■ Data:
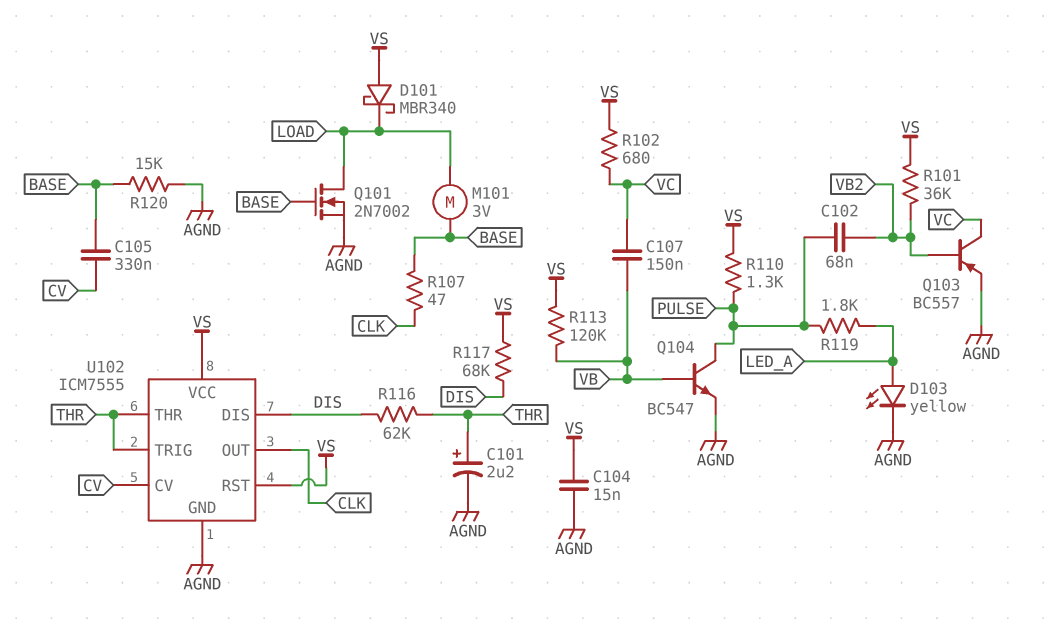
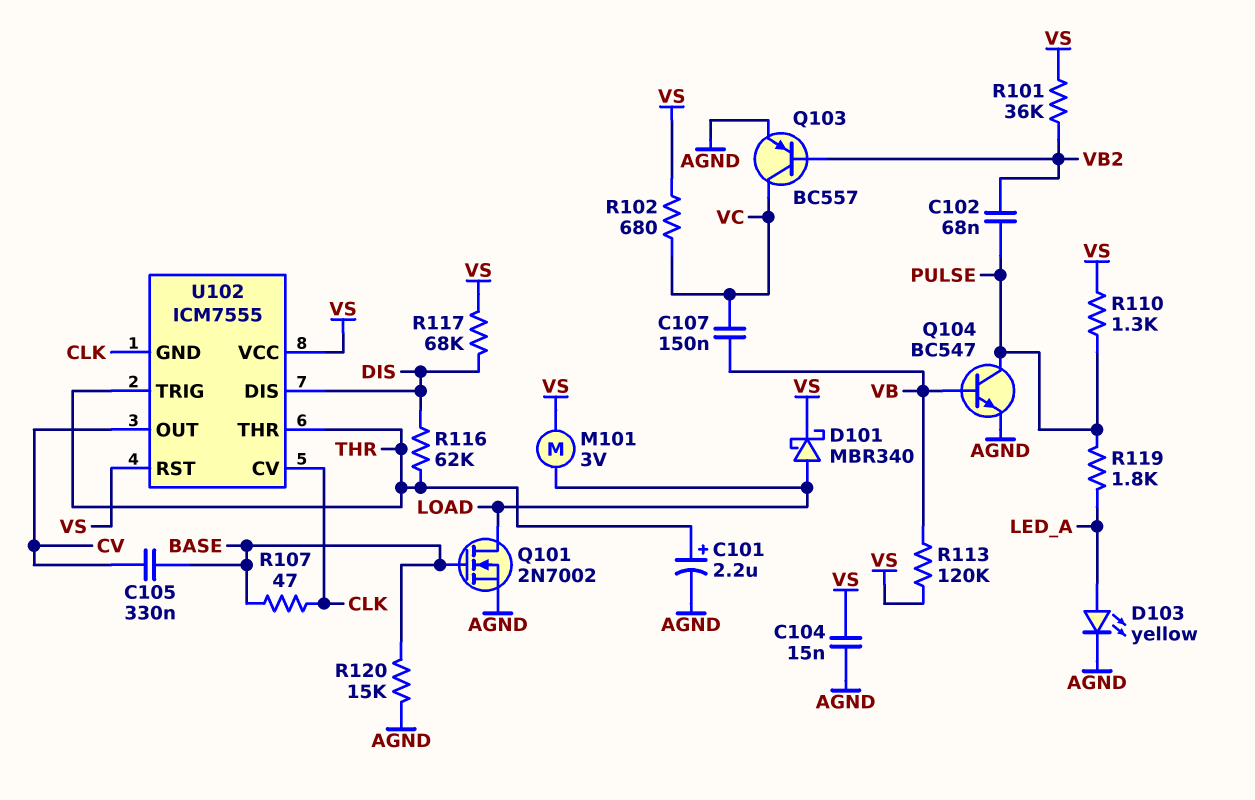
D101: schottky MBR340 (A VS, K LOAD) -> schottky MBR340 (A LOAD, K VS)
M101: motor 3V (BASE, LOAD) -> motor 3V (LOAD, VS)
U102 pin CV: CV -> CLK
U102 pin GND: AGND -> CLK
U102 pin OUT: CLK -> CV

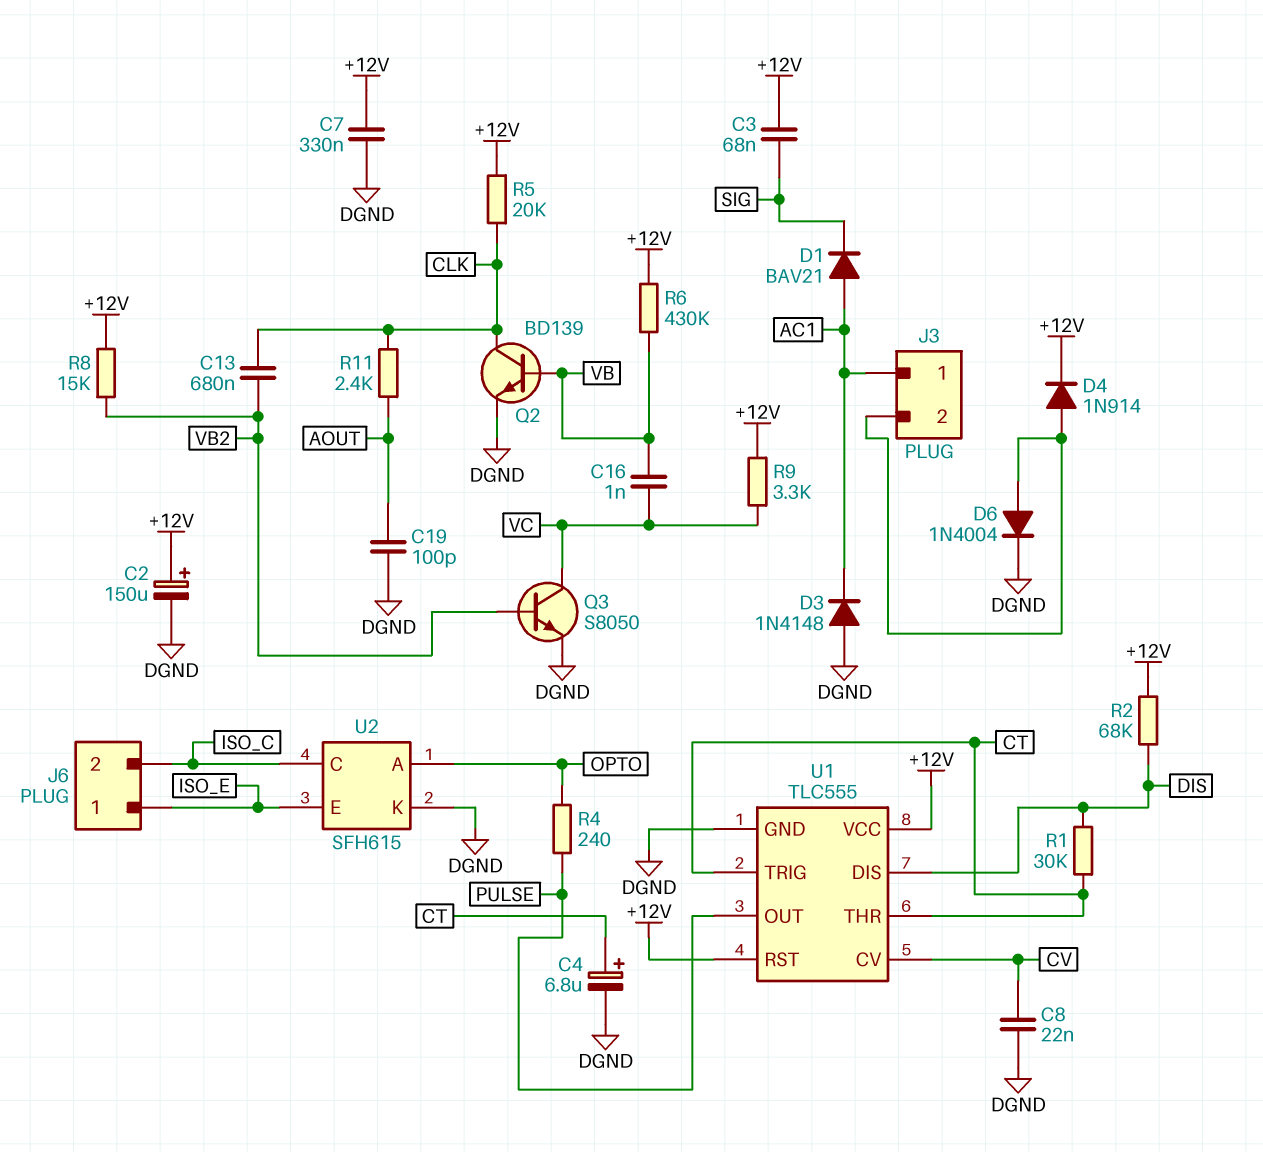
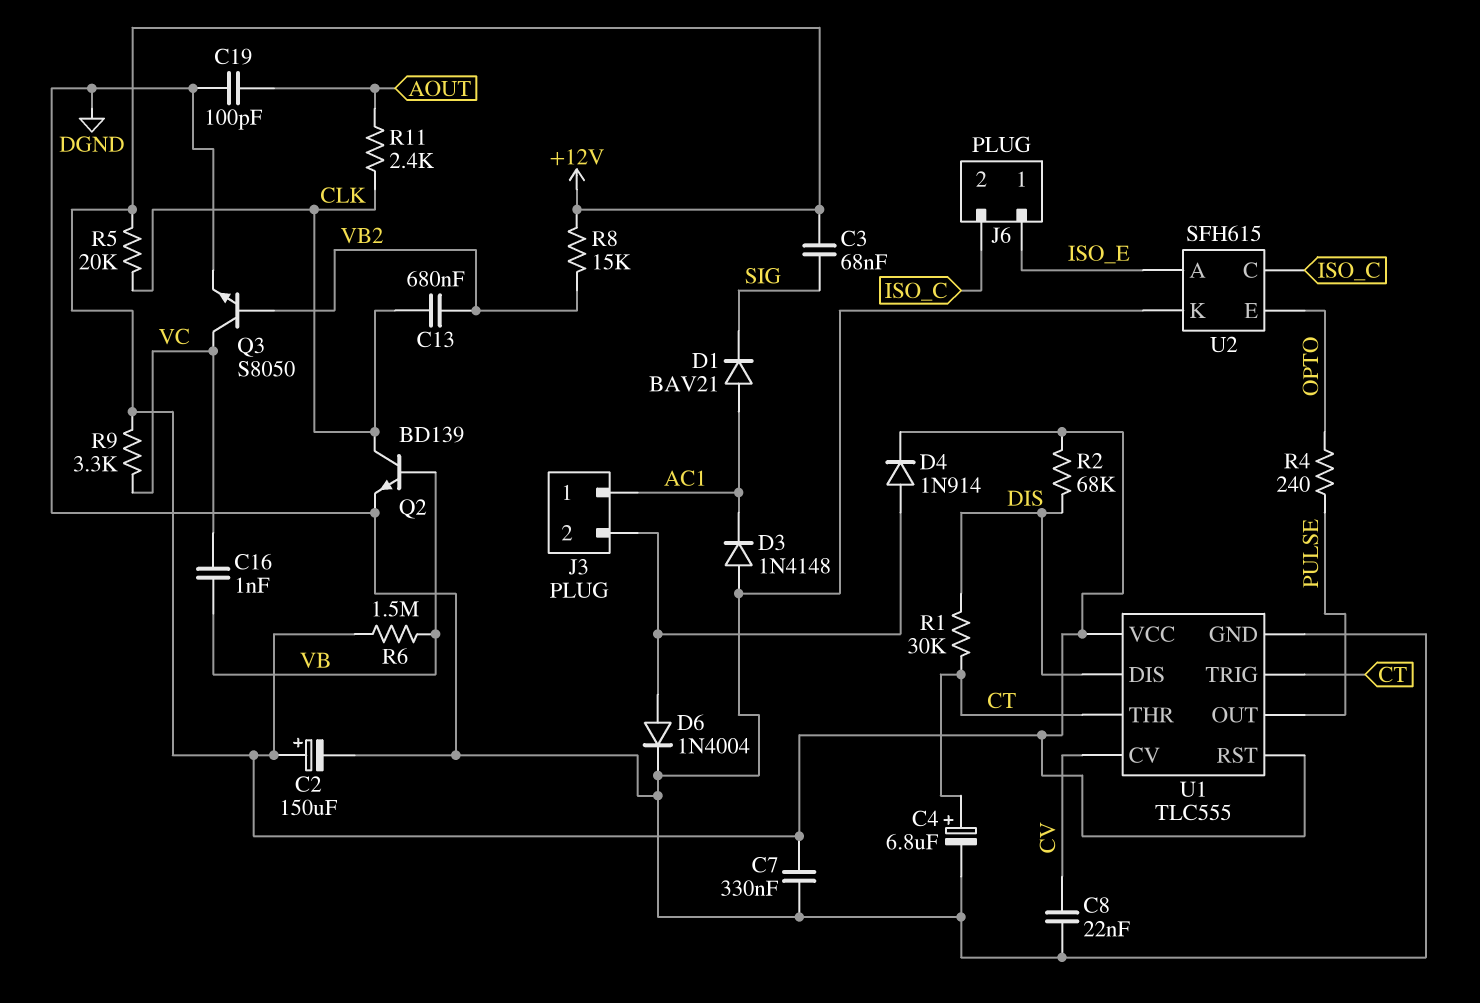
R6: 430k (+12V, VB) -> 1.5M (+12V, VB)
U2 pin A: OPTO -> ISO_E
U2 pin E: ISO_E -> OPTO

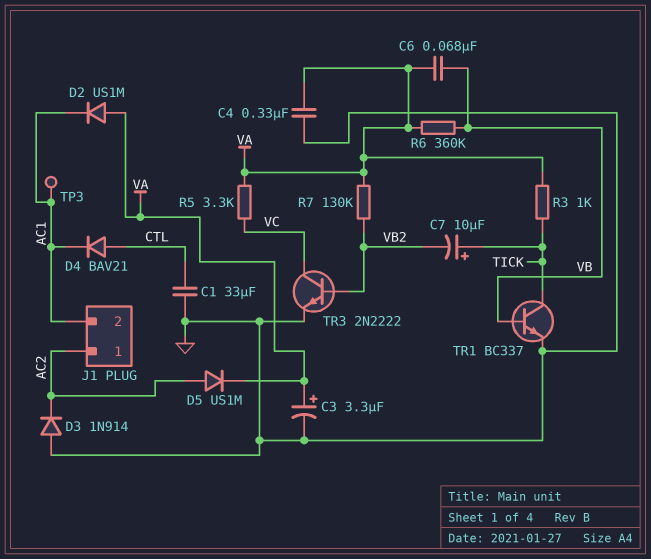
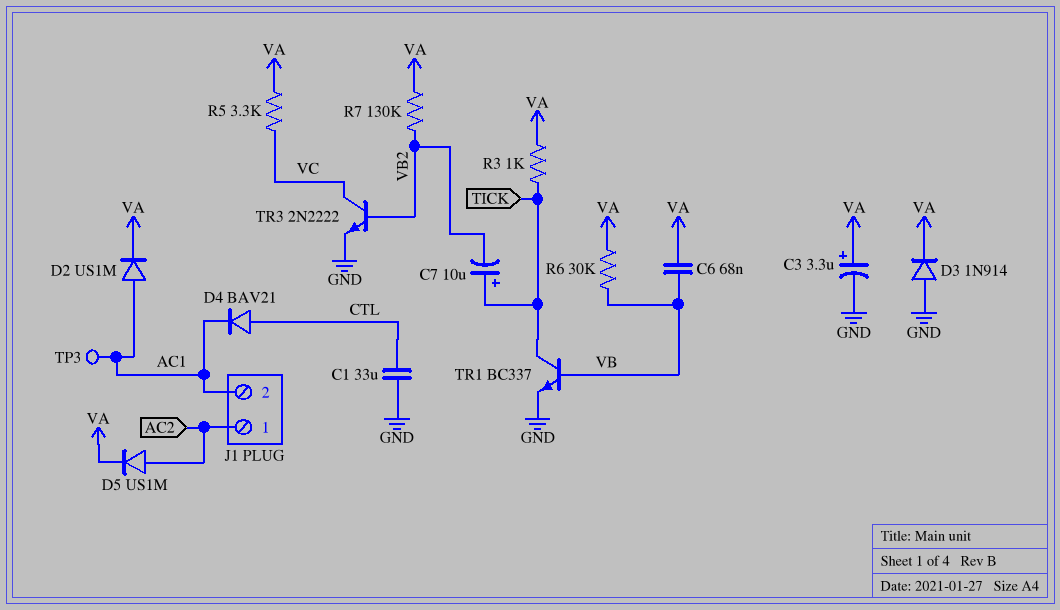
C4: 330nF (GND, VA) -> none
D2: diode US1M (A VA, K AC1) -> diode US1M (A AC1, K VA)
D3: diode 1N914 (A GND, K AC2) -> diode 1N914 (A GND, K VA)
R6: 360k (VA, VB) -> 30k (VA, VB)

■ Task goal:
Each of the records above needs to be transcribed exactly, apart from its pictures.

■ Answer for the task:
D101: schottky MBR340 (A VS, K LOAD) -> schottky MBR340 (A LOAD, K VS)
M101: motor 3V (BASE, LOAD) -> motor 3V (LOAD, VS)
U102 pin CV: CV -> CLK
U102 pin GND: AGND -> CLK
U102 pin OUT: CLK -> CV

R6: 430k (+12V, VB) -> 1.5M (+12V, VB)
U2 pin A: OPTO -> ISO_E
U2 pin E: ISO_E -> OPTO

C4: 330nF (GND, VA) -> none
D2: diode US1M (A VA, K AC1) -> diode US1M (A AC1, K VA)
D3: diode 1N914 (A GND, K AC2) -> diode 1N914 (A GND, K VA)
R6: 360k (VA, VB) -> 30k (VA, VB)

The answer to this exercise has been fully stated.